*** Opening WORKING DATA ***

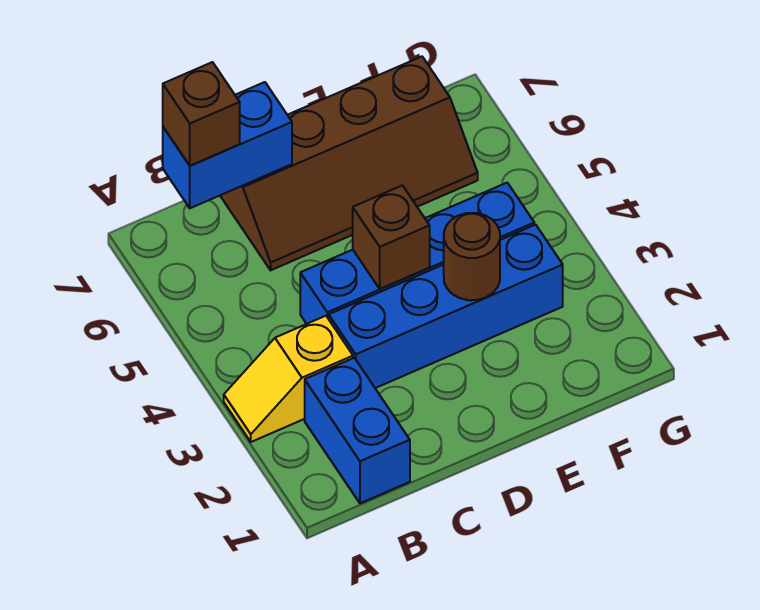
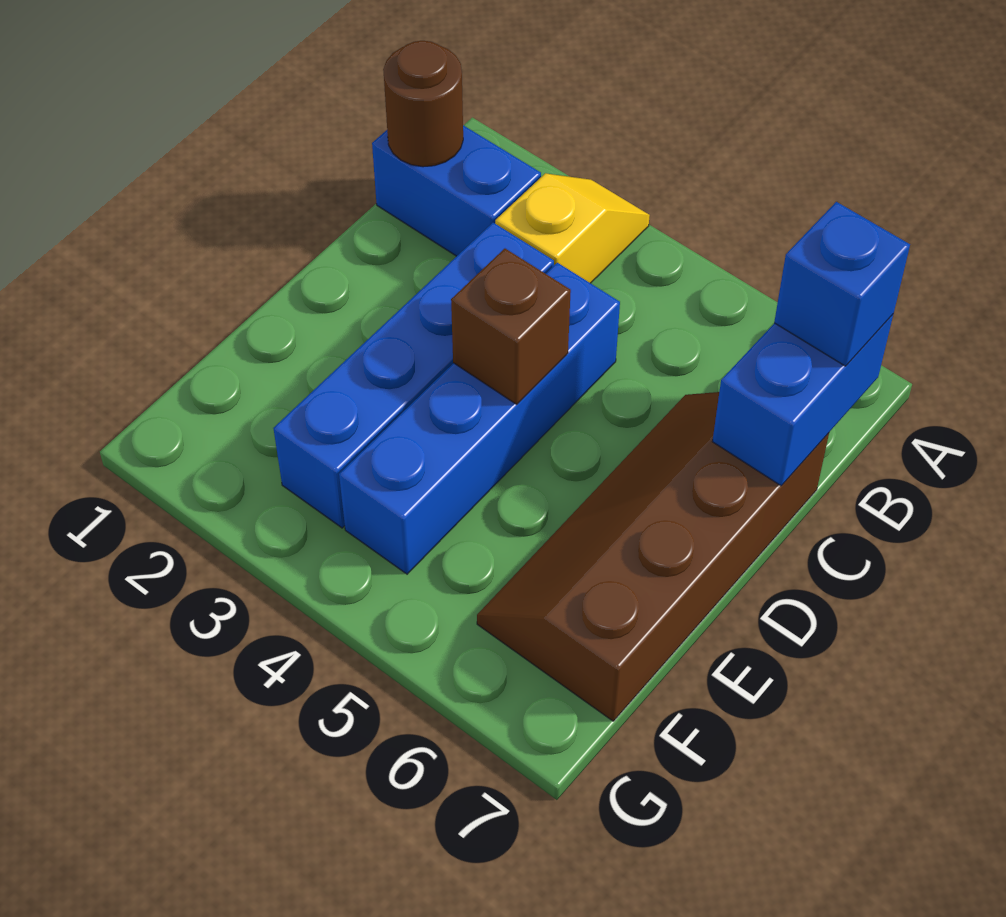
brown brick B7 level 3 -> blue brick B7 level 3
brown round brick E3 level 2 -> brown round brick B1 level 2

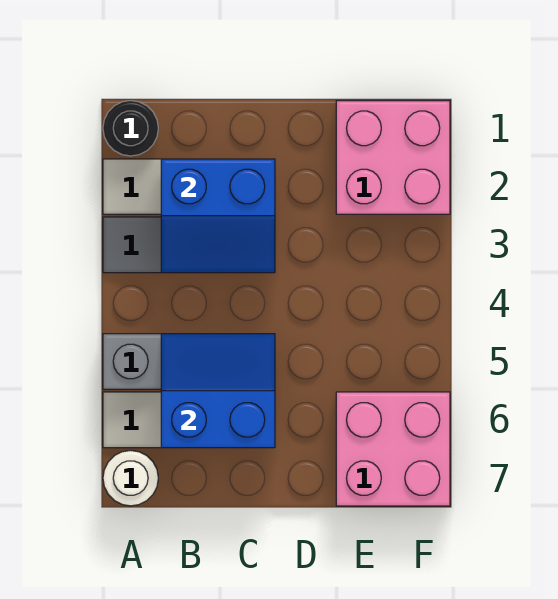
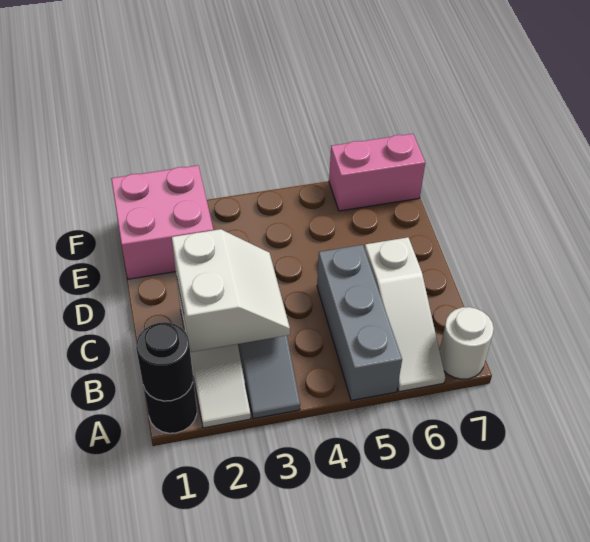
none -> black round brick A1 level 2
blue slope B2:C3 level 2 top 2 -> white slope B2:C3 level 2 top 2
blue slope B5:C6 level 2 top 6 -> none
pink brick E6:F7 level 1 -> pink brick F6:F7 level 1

*** Closing WORKING DATA ***

EXERCISE REQUIREMENTS: Check the entries above line by line and return each one containing the word "brick".

WRITTEN ANSWER:
brown brick B7 level 3 -> blue brick B7 level 3
brown round brick E3 level 2 -> brown round brick B1 level 2
none -> black round brick A1 level 2
pink brick E6:F7 level 1 -> pink brick F6:F7 level 1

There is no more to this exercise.